=== Records for processing ===

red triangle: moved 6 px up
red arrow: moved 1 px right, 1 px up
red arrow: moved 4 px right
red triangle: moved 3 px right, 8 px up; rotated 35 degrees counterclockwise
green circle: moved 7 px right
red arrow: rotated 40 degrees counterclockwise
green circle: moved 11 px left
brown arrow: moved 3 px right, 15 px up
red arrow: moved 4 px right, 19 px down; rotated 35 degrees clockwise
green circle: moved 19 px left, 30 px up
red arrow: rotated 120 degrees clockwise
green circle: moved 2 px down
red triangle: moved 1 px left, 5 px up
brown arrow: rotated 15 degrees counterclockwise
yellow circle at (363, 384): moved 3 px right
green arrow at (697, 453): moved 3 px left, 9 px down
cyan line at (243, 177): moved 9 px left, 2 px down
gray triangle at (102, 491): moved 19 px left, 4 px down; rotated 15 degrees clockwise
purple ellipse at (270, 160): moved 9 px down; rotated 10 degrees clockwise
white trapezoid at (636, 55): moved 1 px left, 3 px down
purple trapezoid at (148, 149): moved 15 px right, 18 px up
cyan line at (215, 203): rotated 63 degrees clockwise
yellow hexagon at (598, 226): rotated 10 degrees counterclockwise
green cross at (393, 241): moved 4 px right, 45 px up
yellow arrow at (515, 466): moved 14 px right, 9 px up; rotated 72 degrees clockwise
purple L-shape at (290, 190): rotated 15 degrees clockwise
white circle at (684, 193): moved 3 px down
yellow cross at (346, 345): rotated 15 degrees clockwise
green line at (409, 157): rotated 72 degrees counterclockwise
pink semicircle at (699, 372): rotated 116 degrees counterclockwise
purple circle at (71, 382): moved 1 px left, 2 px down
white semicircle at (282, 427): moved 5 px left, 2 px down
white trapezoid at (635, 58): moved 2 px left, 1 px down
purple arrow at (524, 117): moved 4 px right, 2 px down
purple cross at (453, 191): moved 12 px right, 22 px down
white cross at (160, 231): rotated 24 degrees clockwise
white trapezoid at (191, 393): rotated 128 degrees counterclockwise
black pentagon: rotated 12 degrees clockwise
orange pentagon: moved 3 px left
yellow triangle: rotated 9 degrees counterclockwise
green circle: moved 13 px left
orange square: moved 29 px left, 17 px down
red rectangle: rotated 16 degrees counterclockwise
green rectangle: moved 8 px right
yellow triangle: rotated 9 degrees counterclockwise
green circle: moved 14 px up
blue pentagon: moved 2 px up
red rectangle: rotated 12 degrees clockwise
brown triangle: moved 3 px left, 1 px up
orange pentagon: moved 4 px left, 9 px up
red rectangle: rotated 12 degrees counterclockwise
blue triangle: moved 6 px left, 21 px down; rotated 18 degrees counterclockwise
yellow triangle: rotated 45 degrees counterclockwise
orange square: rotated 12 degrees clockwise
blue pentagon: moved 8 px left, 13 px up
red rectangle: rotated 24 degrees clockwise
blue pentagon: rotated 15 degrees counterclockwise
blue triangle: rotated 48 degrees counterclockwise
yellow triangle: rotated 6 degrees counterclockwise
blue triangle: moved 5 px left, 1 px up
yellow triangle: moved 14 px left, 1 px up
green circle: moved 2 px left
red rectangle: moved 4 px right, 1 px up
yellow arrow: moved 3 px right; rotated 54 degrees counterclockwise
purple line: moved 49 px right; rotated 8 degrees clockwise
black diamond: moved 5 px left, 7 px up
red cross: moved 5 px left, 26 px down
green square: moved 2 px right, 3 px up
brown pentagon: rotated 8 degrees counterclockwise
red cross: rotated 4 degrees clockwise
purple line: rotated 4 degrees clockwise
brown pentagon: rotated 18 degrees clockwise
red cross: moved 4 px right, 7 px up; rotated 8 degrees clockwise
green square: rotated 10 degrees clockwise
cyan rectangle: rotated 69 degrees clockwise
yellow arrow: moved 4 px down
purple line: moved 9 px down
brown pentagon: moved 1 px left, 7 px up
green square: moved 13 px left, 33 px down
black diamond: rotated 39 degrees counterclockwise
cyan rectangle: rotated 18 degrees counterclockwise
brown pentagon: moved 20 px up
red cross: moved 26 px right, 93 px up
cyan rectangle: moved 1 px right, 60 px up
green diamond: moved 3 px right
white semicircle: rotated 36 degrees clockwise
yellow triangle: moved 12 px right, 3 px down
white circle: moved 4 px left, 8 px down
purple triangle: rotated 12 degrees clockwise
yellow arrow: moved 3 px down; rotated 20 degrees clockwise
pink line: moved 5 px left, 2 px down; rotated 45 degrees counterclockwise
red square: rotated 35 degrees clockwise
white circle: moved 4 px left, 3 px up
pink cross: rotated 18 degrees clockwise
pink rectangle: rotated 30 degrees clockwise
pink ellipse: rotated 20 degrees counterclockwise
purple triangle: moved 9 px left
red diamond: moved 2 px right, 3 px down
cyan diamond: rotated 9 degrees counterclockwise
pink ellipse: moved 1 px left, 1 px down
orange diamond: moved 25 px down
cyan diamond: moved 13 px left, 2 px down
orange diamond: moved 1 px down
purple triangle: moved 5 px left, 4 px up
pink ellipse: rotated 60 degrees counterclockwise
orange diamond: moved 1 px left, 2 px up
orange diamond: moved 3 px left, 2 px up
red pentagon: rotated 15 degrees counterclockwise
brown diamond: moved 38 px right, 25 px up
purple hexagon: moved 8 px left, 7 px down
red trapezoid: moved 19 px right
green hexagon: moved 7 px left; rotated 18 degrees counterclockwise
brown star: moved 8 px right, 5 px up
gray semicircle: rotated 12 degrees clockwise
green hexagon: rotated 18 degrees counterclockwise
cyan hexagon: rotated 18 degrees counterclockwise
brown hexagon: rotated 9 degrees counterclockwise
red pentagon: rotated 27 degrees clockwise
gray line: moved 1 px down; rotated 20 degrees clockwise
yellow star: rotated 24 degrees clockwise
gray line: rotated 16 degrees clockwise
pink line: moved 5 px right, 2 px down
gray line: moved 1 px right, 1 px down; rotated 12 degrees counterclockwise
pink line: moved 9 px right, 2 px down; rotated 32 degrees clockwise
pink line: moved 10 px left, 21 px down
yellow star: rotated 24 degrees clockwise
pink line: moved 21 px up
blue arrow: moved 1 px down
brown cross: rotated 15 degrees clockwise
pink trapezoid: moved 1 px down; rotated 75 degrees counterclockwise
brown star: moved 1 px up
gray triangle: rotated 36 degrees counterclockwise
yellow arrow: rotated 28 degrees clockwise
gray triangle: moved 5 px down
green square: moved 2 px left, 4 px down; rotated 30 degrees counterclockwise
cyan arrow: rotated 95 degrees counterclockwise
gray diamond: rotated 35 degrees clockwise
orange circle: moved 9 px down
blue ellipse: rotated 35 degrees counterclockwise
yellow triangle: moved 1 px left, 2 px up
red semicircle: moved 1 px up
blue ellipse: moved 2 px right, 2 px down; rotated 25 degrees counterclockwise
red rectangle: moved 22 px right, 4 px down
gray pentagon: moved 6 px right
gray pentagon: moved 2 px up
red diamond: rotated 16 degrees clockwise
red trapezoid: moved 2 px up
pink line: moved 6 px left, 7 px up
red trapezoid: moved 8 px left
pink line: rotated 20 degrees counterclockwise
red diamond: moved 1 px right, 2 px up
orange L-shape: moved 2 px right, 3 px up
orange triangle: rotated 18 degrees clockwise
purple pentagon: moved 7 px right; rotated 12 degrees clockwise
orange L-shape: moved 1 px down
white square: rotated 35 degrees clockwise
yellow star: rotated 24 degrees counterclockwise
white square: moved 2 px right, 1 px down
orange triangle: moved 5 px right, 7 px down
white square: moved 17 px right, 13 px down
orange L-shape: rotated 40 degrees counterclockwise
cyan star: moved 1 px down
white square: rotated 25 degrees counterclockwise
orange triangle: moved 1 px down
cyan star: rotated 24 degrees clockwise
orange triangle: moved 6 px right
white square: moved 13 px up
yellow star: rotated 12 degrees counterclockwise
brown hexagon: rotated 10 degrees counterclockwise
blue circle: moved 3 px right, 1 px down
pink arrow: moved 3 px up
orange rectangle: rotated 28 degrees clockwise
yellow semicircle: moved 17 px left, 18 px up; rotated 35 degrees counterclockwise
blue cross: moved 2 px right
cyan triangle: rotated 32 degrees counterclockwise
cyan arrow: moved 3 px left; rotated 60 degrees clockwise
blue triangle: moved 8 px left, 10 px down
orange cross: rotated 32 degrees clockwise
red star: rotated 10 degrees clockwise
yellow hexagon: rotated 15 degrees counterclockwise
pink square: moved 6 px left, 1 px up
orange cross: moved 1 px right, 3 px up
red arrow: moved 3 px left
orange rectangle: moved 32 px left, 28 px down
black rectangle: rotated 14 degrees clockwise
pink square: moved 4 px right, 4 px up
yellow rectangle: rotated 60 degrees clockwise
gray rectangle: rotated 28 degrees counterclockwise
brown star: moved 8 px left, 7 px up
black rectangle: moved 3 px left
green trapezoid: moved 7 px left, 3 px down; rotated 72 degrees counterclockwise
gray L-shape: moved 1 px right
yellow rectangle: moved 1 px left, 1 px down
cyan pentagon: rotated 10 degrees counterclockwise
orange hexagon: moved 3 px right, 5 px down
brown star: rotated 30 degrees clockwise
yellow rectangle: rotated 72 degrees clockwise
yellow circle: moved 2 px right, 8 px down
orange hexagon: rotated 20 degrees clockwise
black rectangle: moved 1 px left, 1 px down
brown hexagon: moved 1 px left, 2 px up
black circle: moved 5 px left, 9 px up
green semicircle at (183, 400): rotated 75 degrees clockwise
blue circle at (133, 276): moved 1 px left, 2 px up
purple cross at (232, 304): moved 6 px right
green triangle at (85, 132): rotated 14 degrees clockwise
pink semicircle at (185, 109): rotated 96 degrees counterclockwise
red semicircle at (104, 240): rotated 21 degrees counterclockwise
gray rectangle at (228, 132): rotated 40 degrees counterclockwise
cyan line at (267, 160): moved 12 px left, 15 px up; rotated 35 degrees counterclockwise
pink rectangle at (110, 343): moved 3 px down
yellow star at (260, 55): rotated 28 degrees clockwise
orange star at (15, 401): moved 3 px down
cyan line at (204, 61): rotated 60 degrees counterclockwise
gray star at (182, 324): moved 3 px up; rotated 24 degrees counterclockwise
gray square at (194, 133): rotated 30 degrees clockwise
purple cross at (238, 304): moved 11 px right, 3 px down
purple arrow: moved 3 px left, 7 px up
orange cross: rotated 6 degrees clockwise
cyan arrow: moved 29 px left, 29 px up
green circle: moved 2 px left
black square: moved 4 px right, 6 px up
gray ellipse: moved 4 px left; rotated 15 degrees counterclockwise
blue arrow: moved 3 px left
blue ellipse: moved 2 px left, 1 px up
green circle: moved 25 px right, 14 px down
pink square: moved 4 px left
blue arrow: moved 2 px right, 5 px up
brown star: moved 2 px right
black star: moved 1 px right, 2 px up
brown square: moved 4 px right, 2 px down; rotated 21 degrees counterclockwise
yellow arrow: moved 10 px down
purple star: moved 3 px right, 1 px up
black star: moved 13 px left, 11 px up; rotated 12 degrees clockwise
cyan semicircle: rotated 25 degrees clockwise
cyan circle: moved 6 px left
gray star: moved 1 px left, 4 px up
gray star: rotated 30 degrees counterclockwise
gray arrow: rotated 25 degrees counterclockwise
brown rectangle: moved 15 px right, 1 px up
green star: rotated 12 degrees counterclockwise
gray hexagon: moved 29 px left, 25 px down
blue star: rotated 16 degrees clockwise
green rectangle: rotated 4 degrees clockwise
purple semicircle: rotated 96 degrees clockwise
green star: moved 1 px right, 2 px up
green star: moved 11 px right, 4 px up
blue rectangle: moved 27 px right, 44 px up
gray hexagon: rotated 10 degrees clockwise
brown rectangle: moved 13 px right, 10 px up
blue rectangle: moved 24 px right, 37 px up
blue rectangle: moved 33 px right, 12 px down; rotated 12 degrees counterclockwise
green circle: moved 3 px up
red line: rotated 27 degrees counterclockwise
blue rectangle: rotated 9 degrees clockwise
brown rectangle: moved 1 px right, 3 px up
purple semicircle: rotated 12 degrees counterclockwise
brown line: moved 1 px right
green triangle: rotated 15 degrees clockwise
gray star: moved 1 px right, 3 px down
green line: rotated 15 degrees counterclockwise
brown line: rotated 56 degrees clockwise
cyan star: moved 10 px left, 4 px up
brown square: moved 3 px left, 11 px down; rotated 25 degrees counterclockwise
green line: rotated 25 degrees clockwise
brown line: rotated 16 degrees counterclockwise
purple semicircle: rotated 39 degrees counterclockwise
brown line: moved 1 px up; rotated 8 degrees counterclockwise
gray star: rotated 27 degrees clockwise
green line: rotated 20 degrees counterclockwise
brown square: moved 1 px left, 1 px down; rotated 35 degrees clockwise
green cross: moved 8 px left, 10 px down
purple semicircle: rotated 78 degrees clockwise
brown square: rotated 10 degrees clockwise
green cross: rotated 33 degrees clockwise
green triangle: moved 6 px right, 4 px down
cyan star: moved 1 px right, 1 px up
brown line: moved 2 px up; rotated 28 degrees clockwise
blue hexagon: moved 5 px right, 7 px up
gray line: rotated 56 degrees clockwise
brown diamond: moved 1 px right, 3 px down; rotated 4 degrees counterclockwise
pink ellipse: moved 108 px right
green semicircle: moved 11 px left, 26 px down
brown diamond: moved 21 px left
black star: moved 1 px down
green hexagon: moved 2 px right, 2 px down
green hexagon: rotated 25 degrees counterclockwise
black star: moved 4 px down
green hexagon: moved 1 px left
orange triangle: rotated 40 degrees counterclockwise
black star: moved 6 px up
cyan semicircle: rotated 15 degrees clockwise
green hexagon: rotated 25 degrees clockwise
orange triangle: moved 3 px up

===

The problem – Please format the items above, from the first line up to and including the line with "purple L-shape at", as a Markdown table with the columns Row and Item line, leaving out blank lines.

Output of the exercise –
| Row | Item line |
|---|---|
| 1 | red triangle: moved 6 px up |
| 2 | red arrow: moved 1 px right, 1 px up |
| 3 | red arrow: moved 4 px right |
| 4 | red triangle: moved 3 px right, 8 px up; rotated 35 degrees counterclockwise |
| 5 | green circle: moved 7 px right |
| 6 | red arrow: rotated 40 degrees counterclockwise |
| 7 | green circle: moved 11 px left |
| 8 | brown arrow: moved 3 px right, 15 px up |
| 9 | red arrow: moved 4 px right, 19 px down; rotated 35 degrees clockwise |
| 10 | green circle: moved 19 px left, 30 px up |
| 11 | red arrow: rotated 120 degrees clockwise |
| 12 | green circle: moved 2 px down |
| 13 | red triangle: moved 1 px left, 5 px up |
| 14 | brown arrow: rotated 15 degrees counterclockwise |
| 15 | yellow circle at (363, 384): moved 3 px right |
| 16 | green arrow at (697, 453): moved 3 px left, 9 px down |
| 17 | cyan line at (243, 177): moved 9 px left, 2 px down |
| 18 | gray triangle at (102, 491): moved 19 px left, 4 px down; rotated 15 degrees clockwise |
| 19 | purple ellipse at (270, 160): moved 9 px down; rotated 10 degrees clockwise |
| 20 | white trapezoid at (636, 55): moved 1 px left, 3 px down |
| 21 | purple trapezoid at (148, 149): moved 15 px right, 18 px up |
| 22 | cyan line at (215, 203): rotated 63 degrees clockwise |
| 23 | yellow hexagon at (598, 226): rotated 10 degrees counterclockwise |
| 24 | green cross at (393, 241): moved 4 px right, 45 px up |
| 25 | yellow arrow at (515, 466): moved 14 px right, 9 px up; rotated 72 degrees clockwise |
| 26 | purple L-shape at (290, 190): rotated 15 degrees clockwise |